AIM OF THE TASK:
The answer must be an exact copy of the records, with every picture removed.

[Structured diff data]
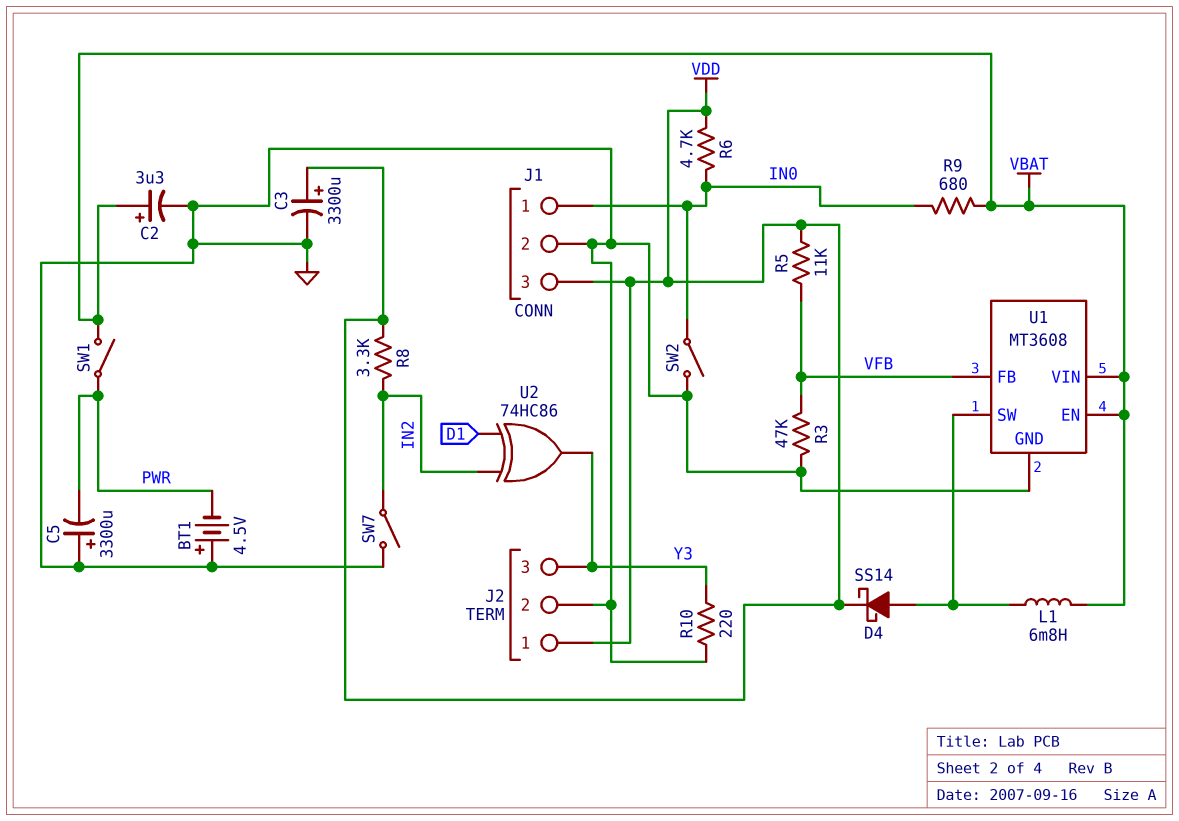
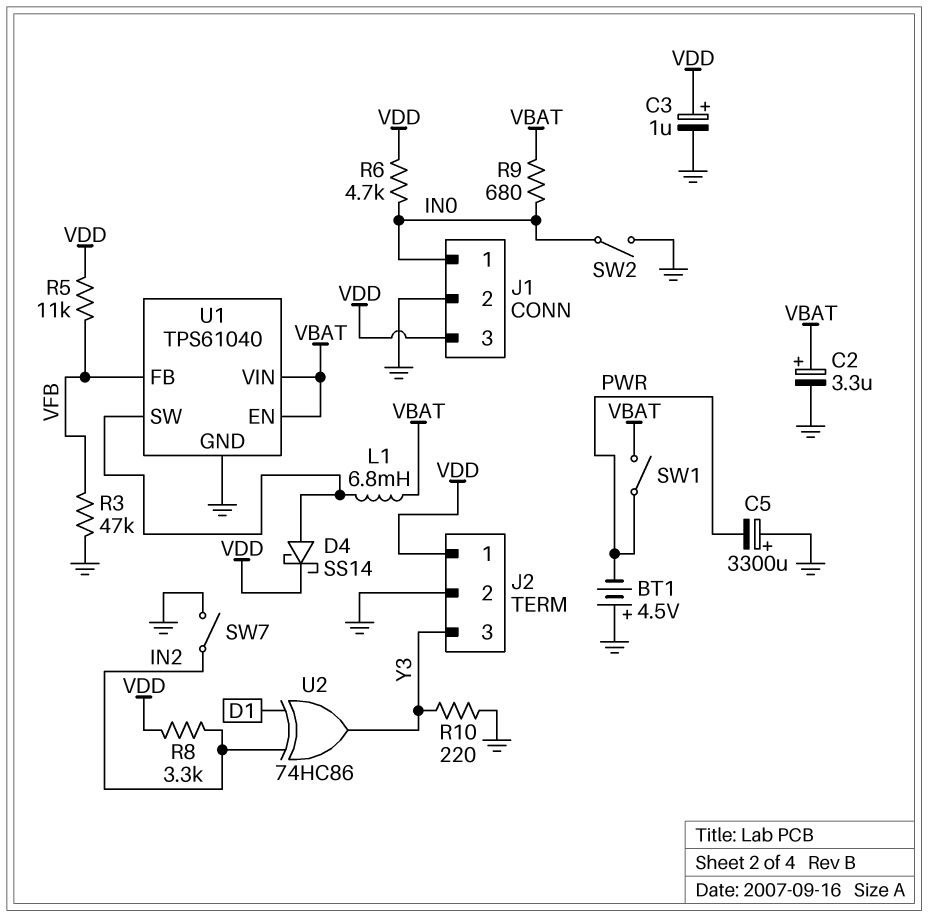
C3: 3300uF (plus VDD, minus GND) -> 1uF (plus VDD, minus GND)
U1: MT3608 -> TPS61040

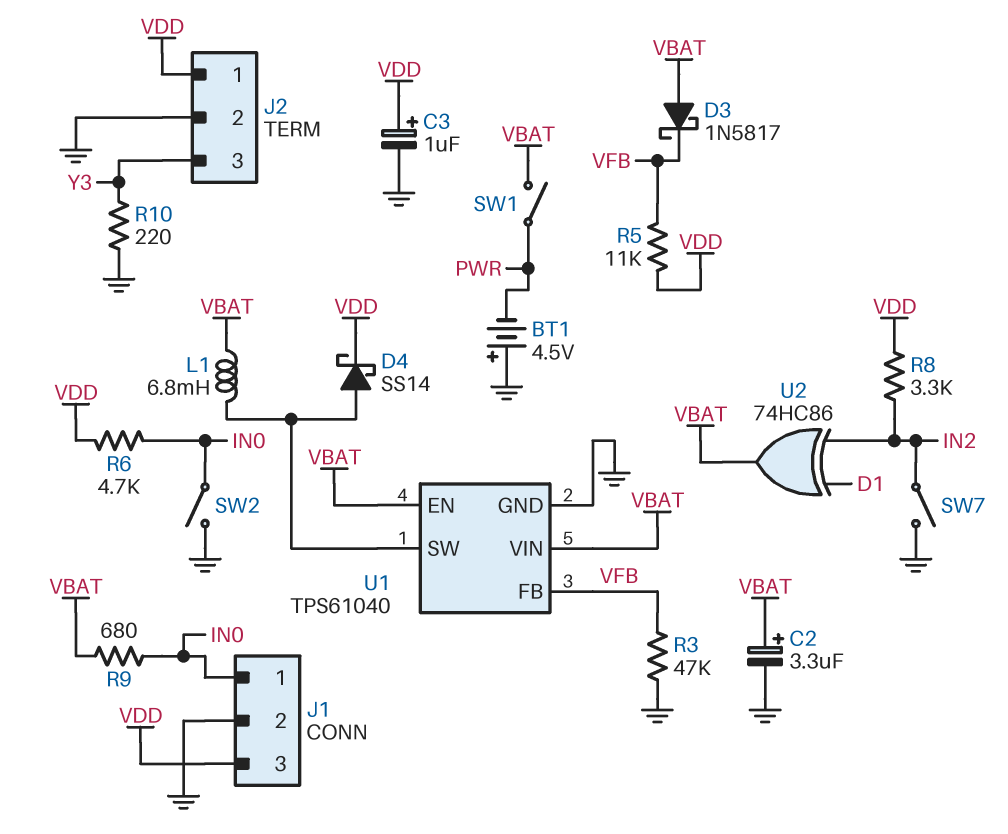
C5: 3300uF (plus GND, minus PWR) -> none
D3: none -> schottky 1N5817 (A VBAT, K VFB)
U2: XOR 74HC86 (in D1, in IN2, out Y3) -> XOR 74HC86 (in D1, in IN2, out VBAT)

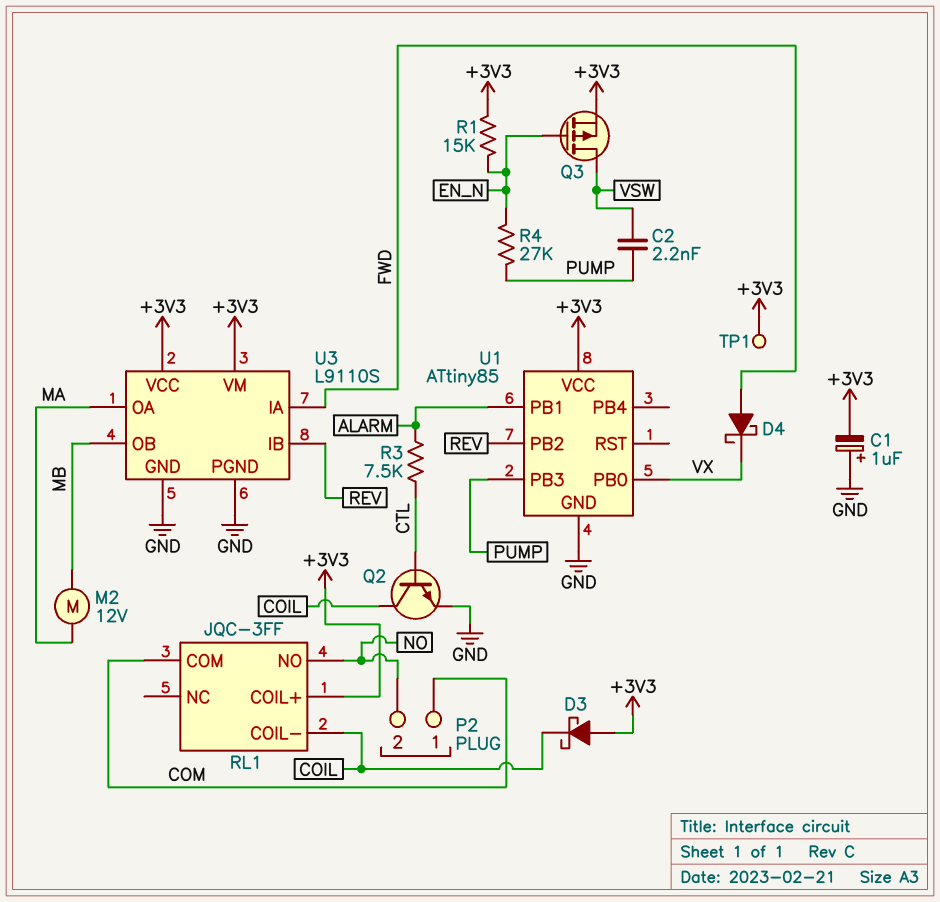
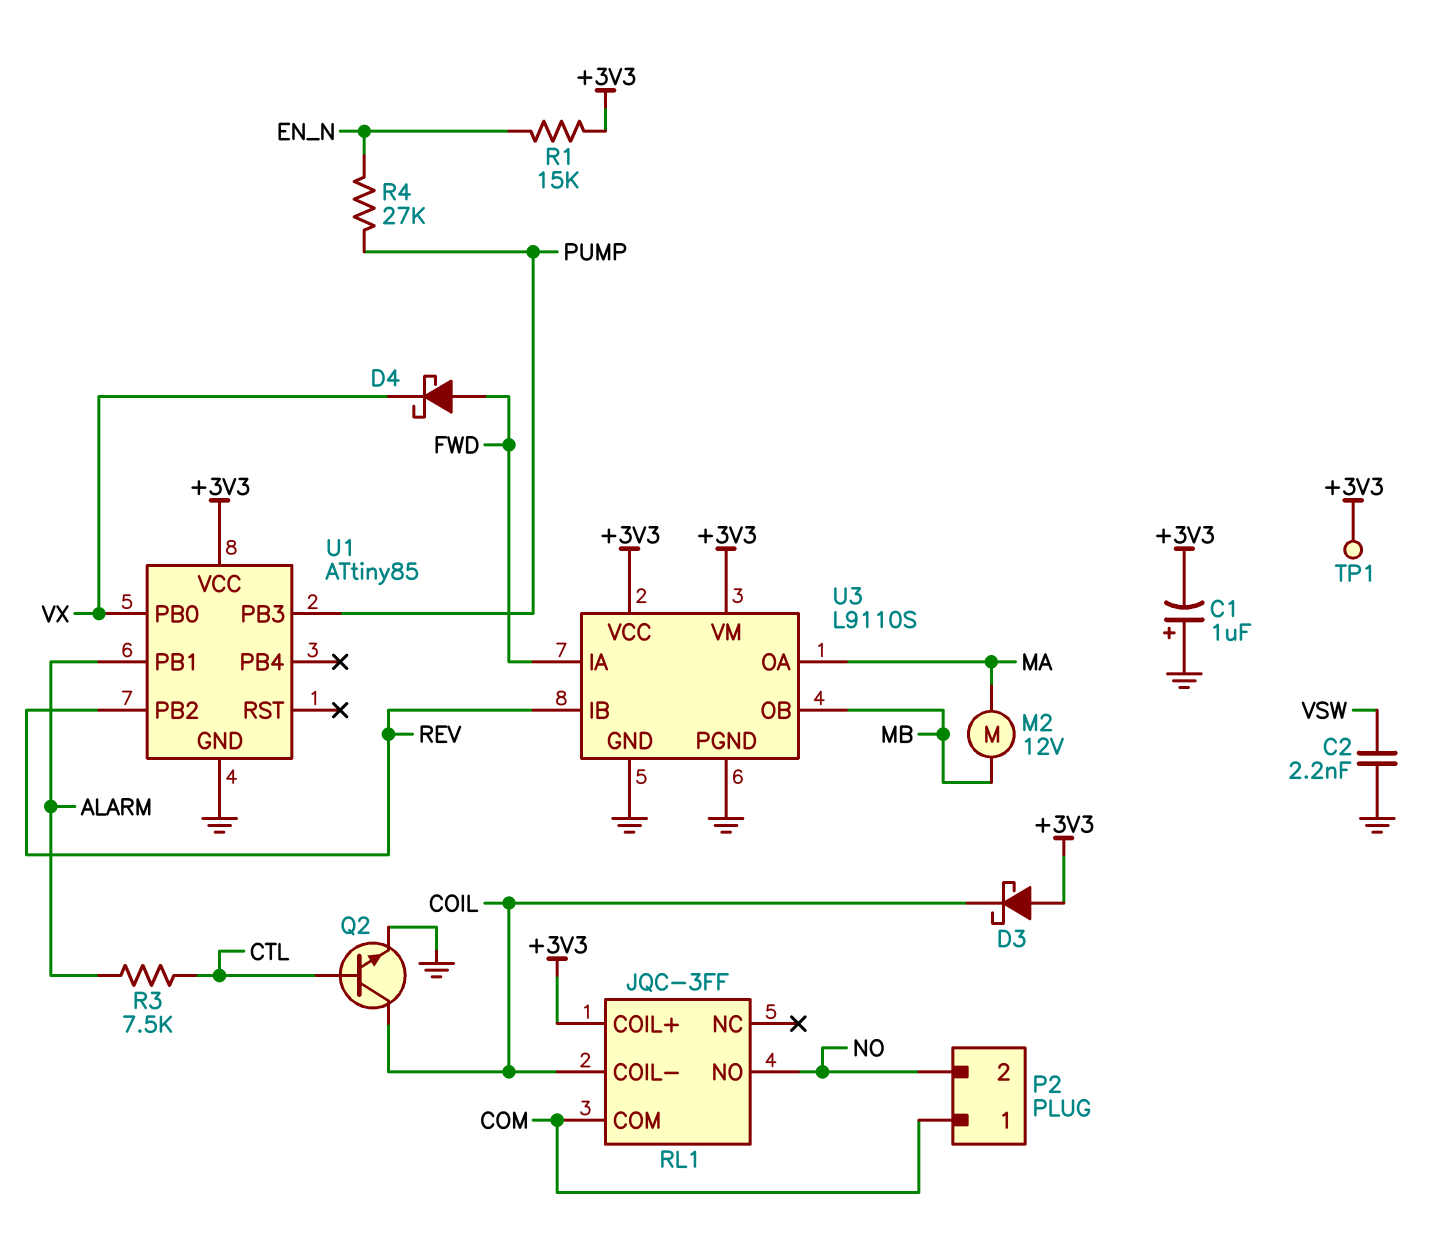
C2: 2.2nF (PUMP, VSW) -> 2.2nF (GND, VSW)
Q3: PMOS (G EN_N, D VSW, S +3V3) -> none

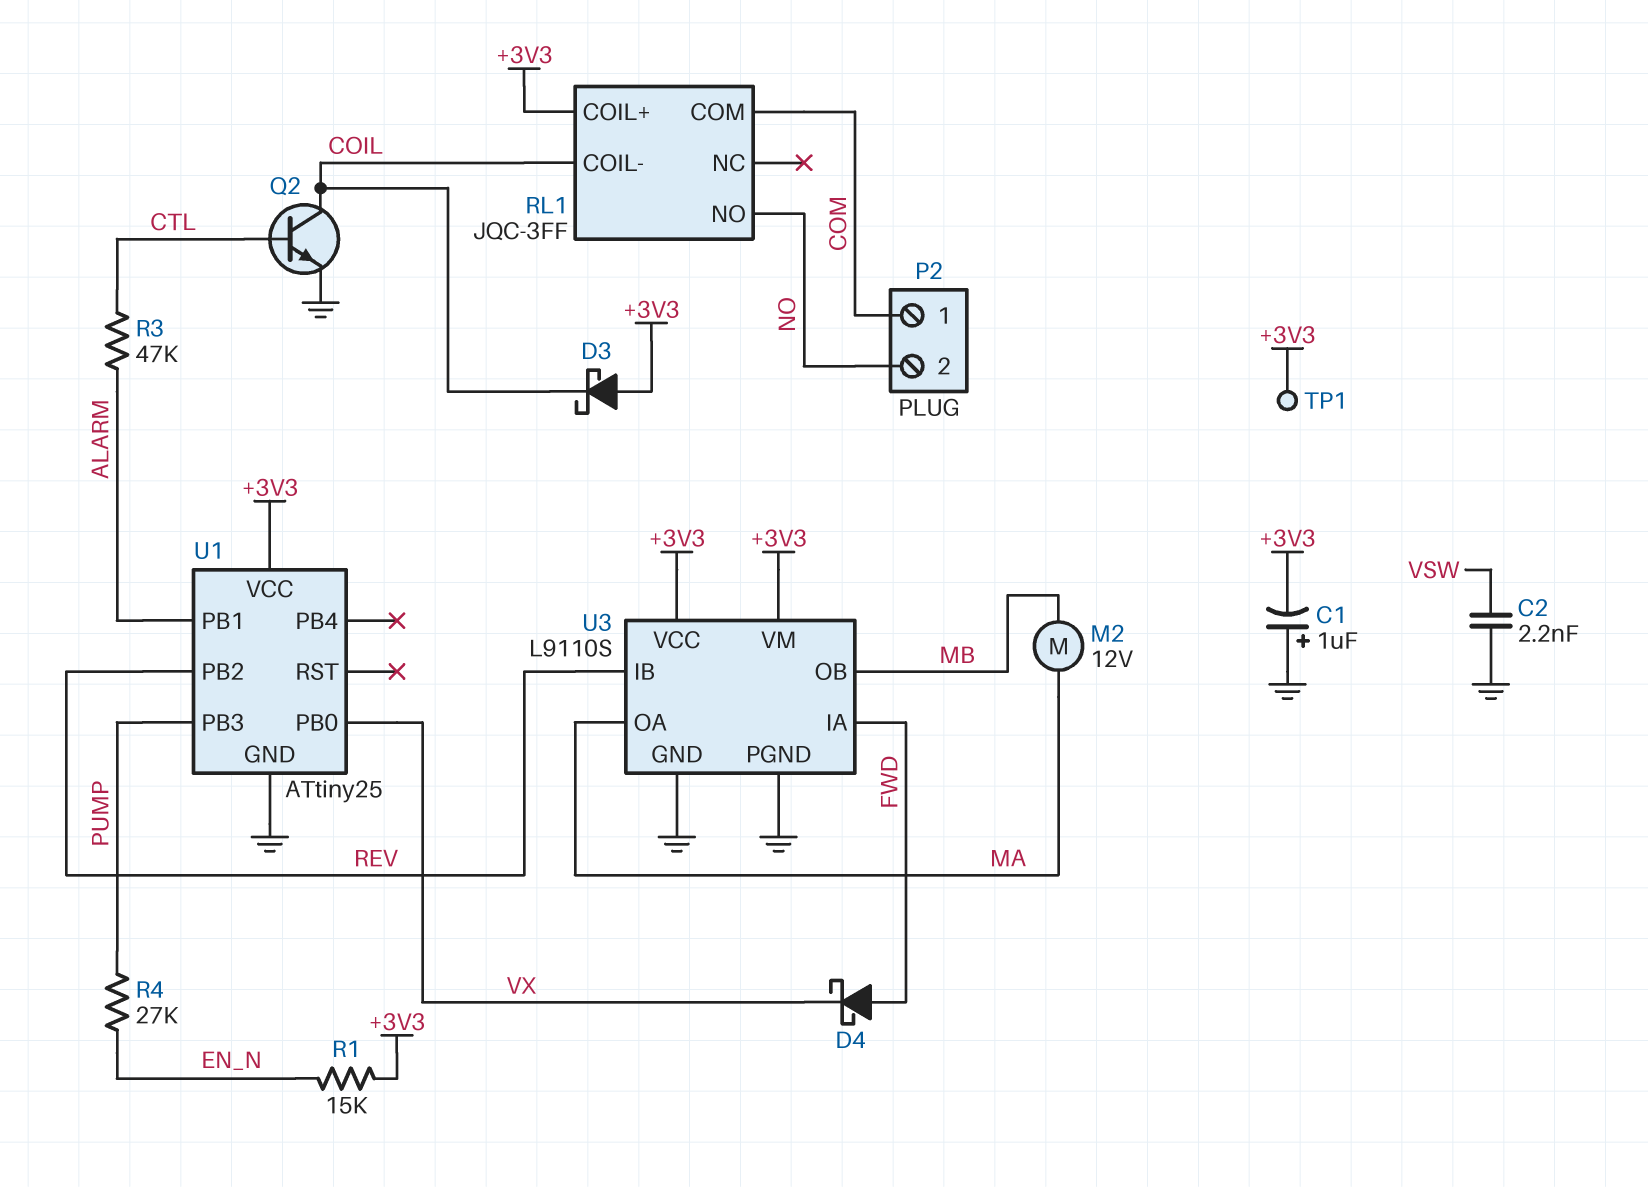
R3: 7.5k (ALARM, CTL) -> 47k (ALARM, CTL)
U1: ATtiny85 -> ATtiny25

SOLVED EXERCISE:
C3: 3300uF (plus VDD, minus GND) -> 1uF (plus VDD, minus GND)
U1: MT3608 -> TPS61040

C5: 3300uF (plus GND, minus PWR) -> none
D3: none -> schottky 1N5817 (A VBAT, K VFB)
U2: XOR 74HC86 (in D1, in IN2, out Y3) -> XOR 74HC86 (in D1, in IN2, out VBAT)

C2: 2.2nF (PUMP, VSW) -> 2.2nF (GND, VSW)
Q3: PMOS (G EN_N, D VSW, S +3V3) -> none

R3: 7.5k (ALARM, CTL) -> 47k (ALARM, CTL)
U1: ATtiny85 -> ATtiny25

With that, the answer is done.